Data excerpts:
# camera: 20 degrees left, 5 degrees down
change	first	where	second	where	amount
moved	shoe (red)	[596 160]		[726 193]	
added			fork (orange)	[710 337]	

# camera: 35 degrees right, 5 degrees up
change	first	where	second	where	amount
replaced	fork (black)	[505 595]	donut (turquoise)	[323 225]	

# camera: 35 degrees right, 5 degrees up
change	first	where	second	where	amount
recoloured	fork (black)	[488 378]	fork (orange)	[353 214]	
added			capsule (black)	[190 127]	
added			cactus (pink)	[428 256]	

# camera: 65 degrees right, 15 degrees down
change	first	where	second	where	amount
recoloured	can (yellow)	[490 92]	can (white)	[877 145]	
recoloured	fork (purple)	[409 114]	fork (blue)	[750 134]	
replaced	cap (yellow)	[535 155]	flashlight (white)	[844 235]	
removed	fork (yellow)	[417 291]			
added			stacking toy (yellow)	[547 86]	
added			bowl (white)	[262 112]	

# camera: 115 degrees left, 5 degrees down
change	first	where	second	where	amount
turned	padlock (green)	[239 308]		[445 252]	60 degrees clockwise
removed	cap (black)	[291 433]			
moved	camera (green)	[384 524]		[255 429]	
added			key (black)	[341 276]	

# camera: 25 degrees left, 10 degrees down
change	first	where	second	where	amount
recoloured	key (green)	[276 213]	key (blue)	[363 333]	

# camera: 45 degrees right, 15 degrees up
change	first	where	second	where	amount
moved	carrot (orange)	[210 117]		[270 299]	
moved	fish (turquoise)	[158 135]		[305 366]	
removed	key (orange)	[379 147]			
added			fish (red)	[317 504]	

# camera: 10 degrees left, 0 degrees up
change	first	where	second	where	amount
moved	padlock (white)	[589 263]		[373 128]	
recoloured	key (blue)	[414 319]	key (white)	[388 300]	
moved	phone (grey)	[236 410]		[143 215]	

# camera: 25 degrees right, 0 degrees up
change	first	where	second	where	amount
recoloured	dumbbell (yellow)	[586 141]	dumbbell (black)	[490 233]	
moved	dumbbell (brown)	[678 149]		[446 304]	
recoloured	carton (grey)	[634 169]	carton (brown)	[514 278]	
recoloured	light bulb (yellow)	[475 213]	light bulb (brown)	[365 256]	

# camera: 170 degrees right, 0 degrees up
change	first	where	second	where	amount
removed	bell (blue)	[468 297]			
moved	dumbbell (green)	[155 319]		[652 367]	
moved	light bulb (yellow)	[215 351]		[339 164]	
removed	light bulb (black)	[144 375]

▶ Exercise
Check each line of the records above for "green", and copy those that have it.

▶ Solution to the exercise
turned	padlock (green)	[239 308]		[445 252]	60 degrees clockwise
moved	camera (green)	[384 524]		[255 429]	
recoloured	key (green)	[276 213]	key (blue)	[363 333]	
moved	dumbbell (green)	[155 319]		[652 367]	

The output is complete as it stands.